Image comparison data:
• • •

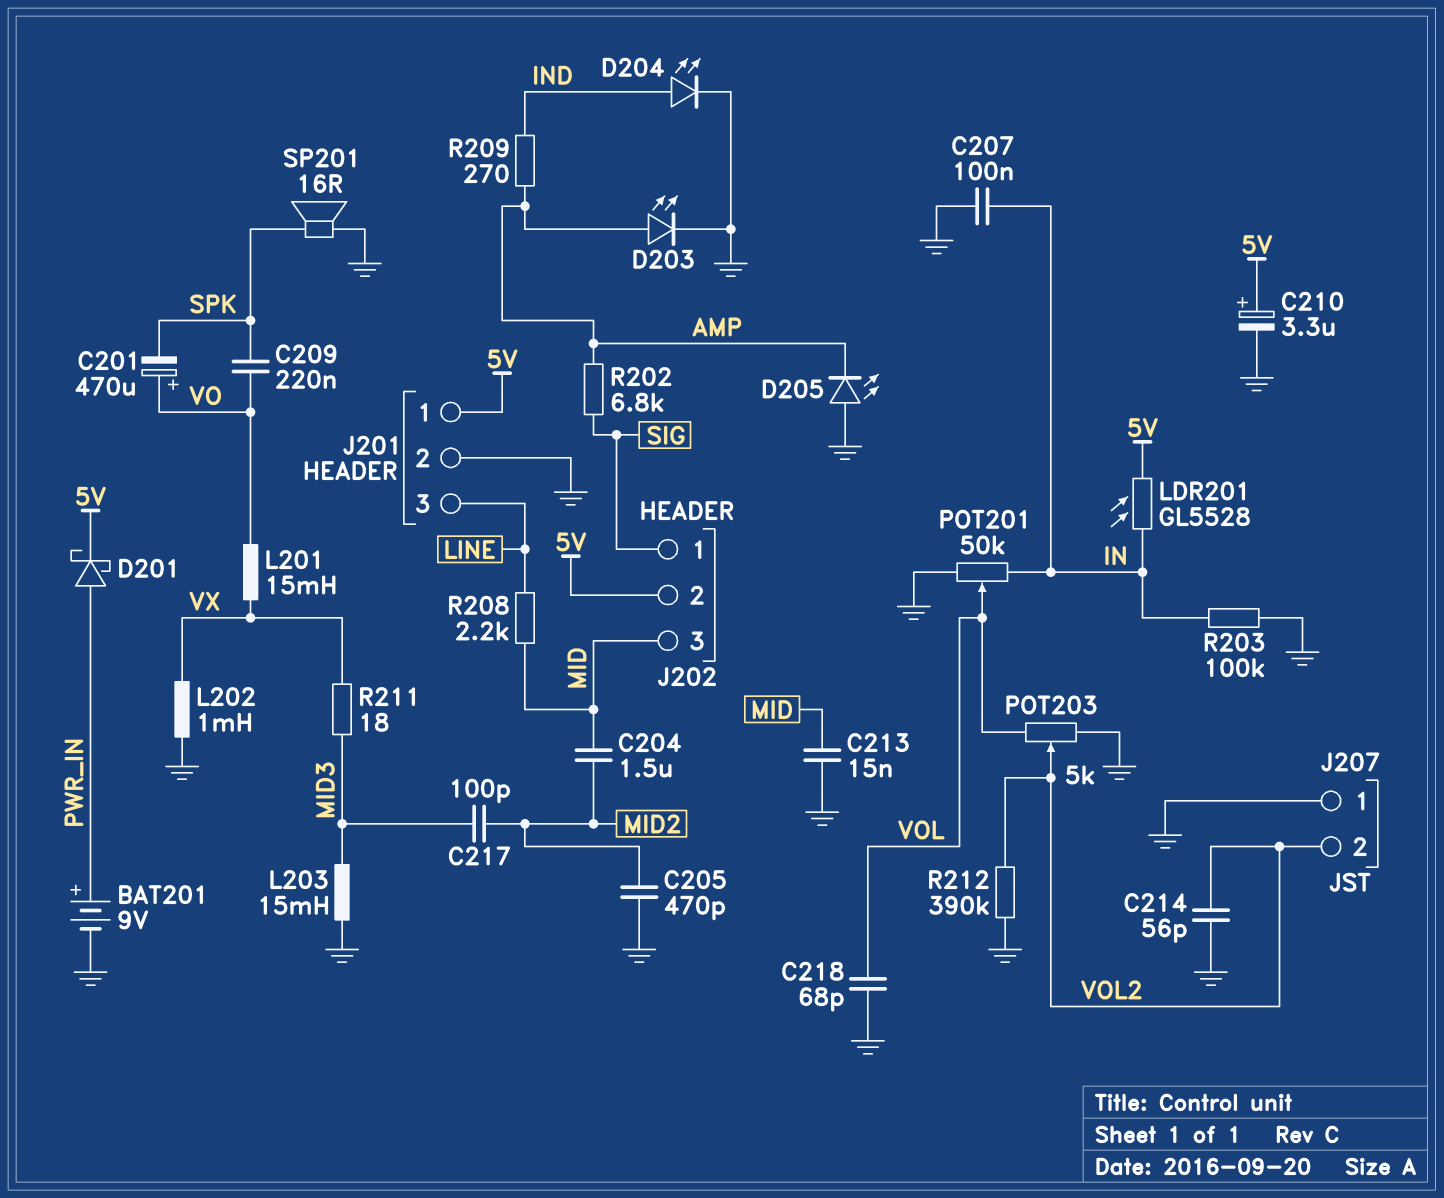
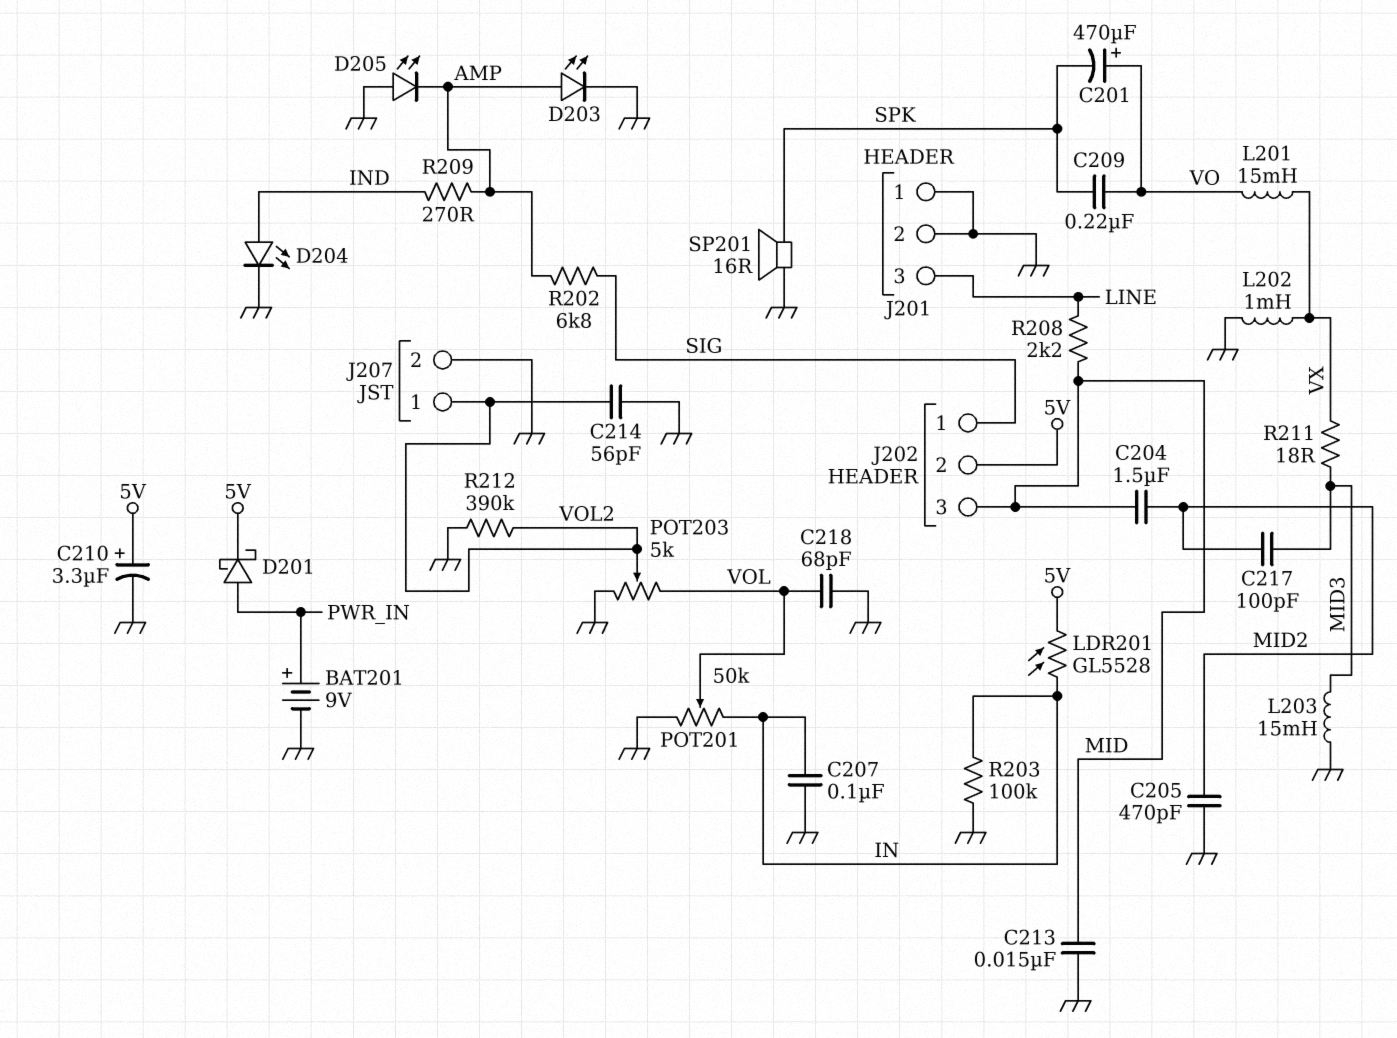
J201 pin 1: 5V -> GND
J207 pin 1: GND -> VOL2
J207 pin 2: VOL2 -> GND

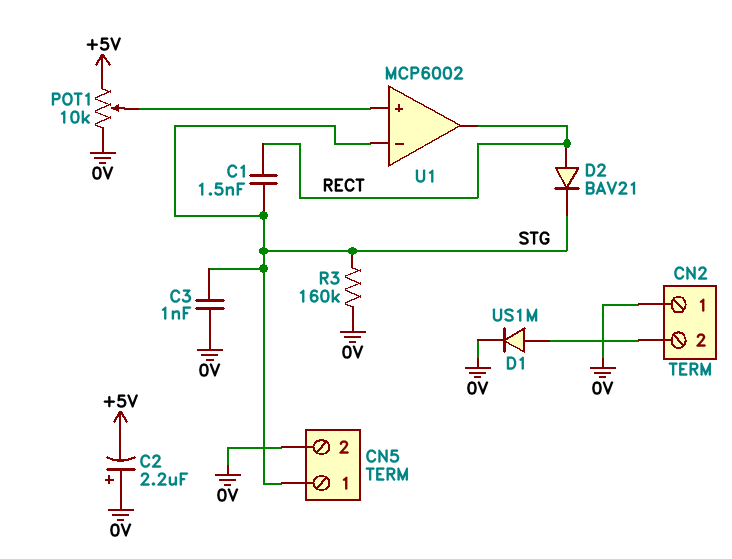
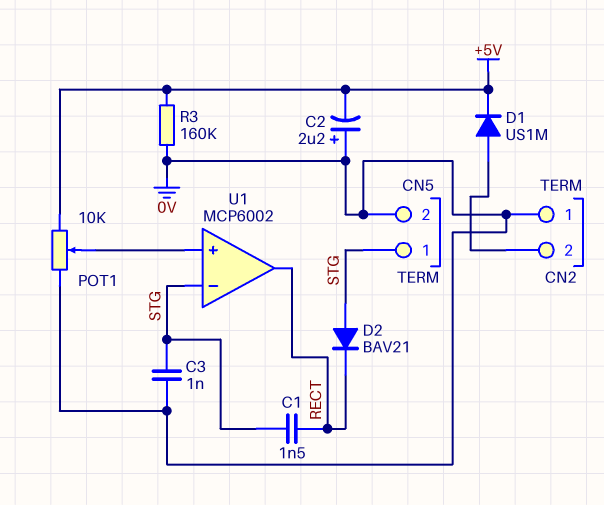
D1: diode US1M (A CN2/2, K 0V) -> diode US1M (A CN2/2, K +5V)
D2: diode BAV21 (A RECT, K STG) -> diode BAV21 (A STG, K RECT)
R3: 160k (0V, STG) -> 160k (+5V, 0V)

• • •

Exercise aim:
Tally the lines of the records that hold the word "diode" and output only the total.

Solution for this task:
2